(Colored object listings)
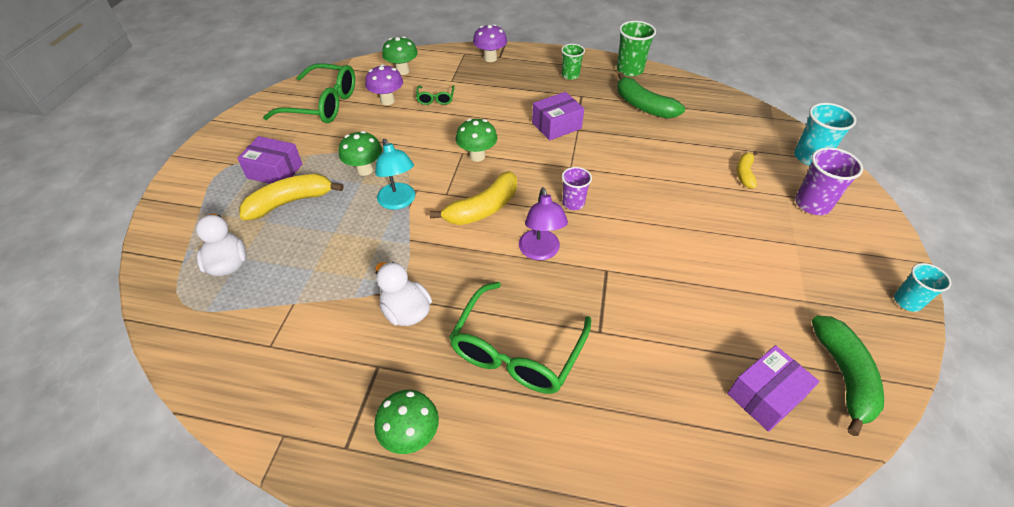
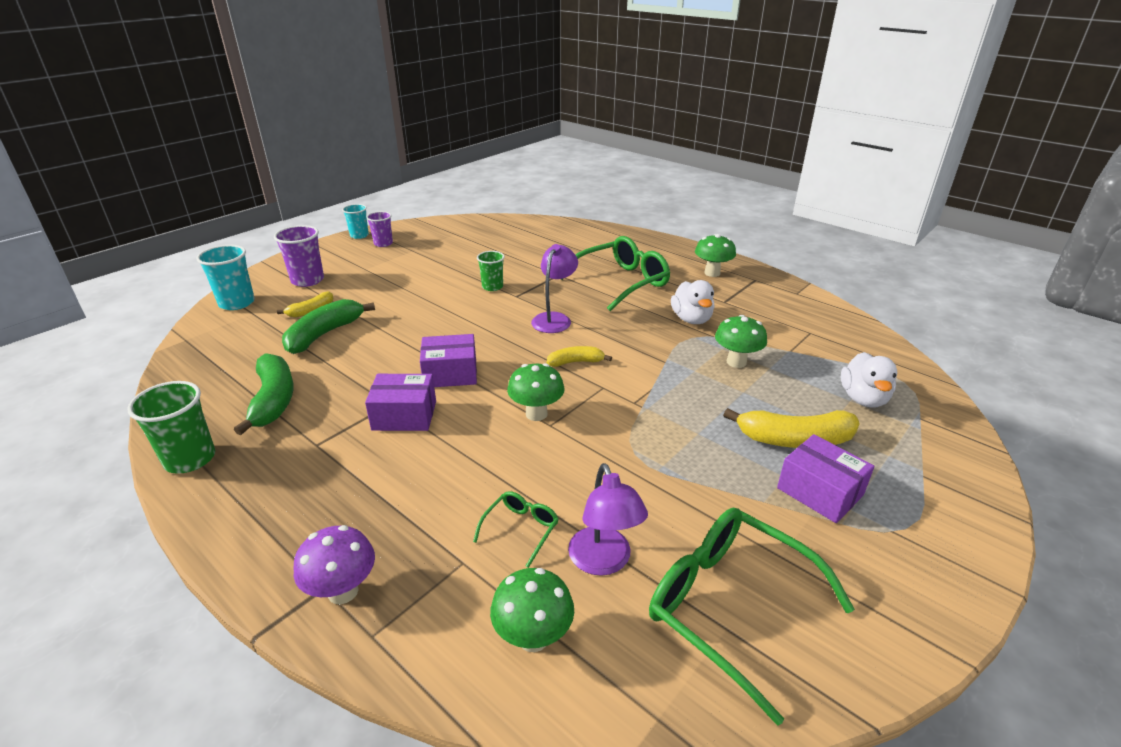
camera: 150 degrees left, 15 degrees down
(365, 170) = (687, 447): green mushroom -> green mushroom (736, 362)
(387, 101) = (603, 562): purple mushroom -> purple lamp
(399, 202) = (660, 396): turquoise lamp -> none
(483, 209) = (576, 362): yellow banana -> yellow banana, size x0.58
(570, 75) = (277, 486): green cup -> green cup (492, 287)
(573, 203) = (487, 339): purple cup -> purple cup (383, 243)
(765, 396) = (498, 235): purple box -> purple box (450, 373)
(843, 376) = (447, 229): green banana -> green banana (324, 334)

--

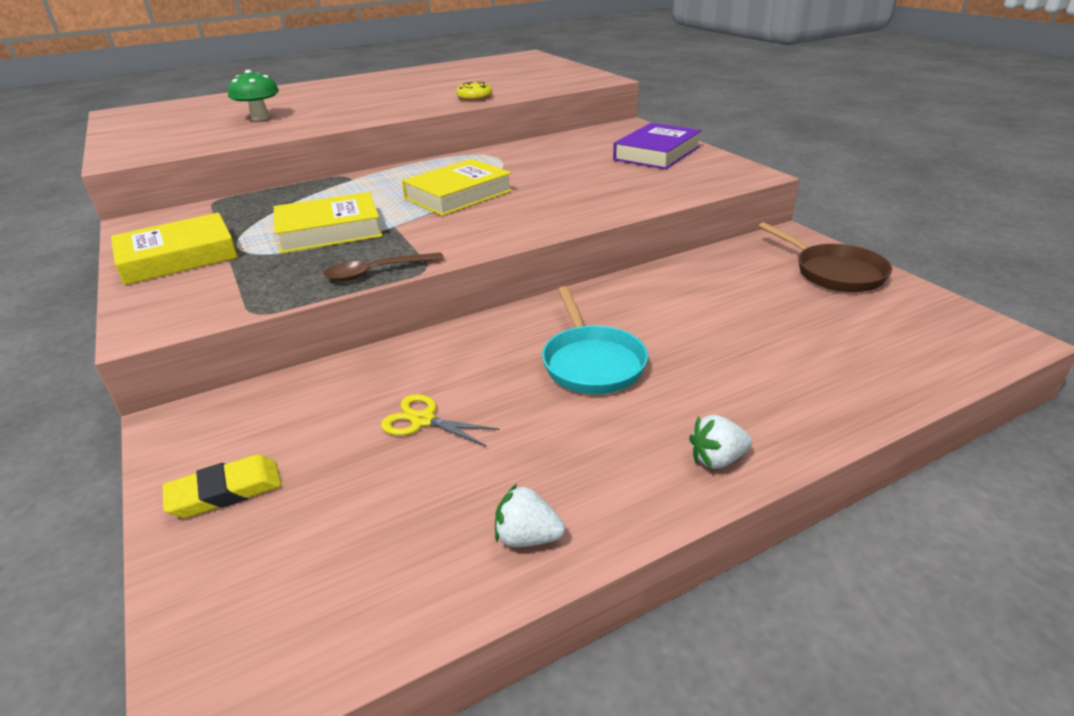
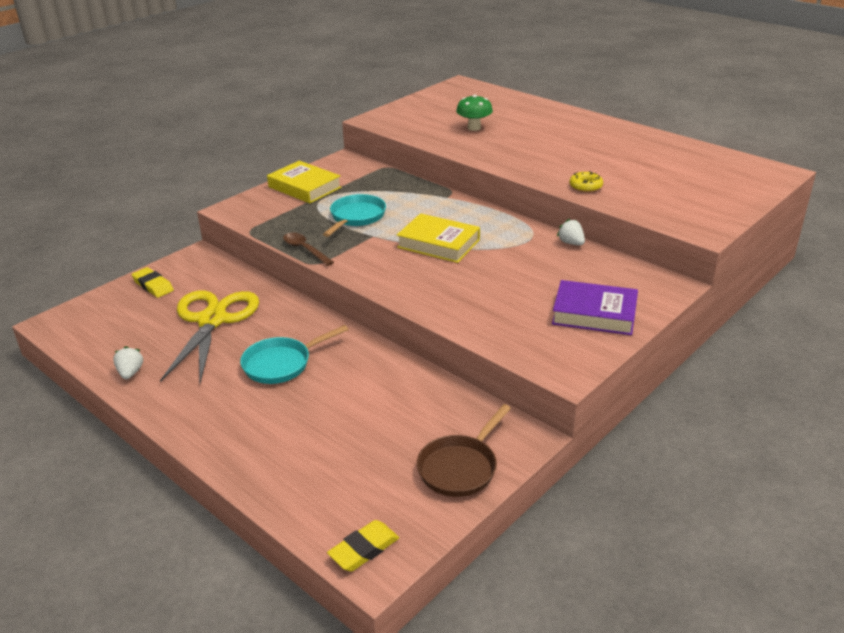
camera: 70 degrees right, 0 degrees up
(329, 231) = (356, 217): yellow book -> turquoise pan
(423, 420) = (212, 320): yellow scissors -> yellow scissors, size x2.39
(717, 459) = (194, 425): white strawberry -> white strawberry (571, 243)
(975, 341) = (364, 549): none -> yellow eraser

» **Task objective**: How many lines in the records above contain the word "turquoise"? Answer with the number alone.

» **Answer to this task**: 2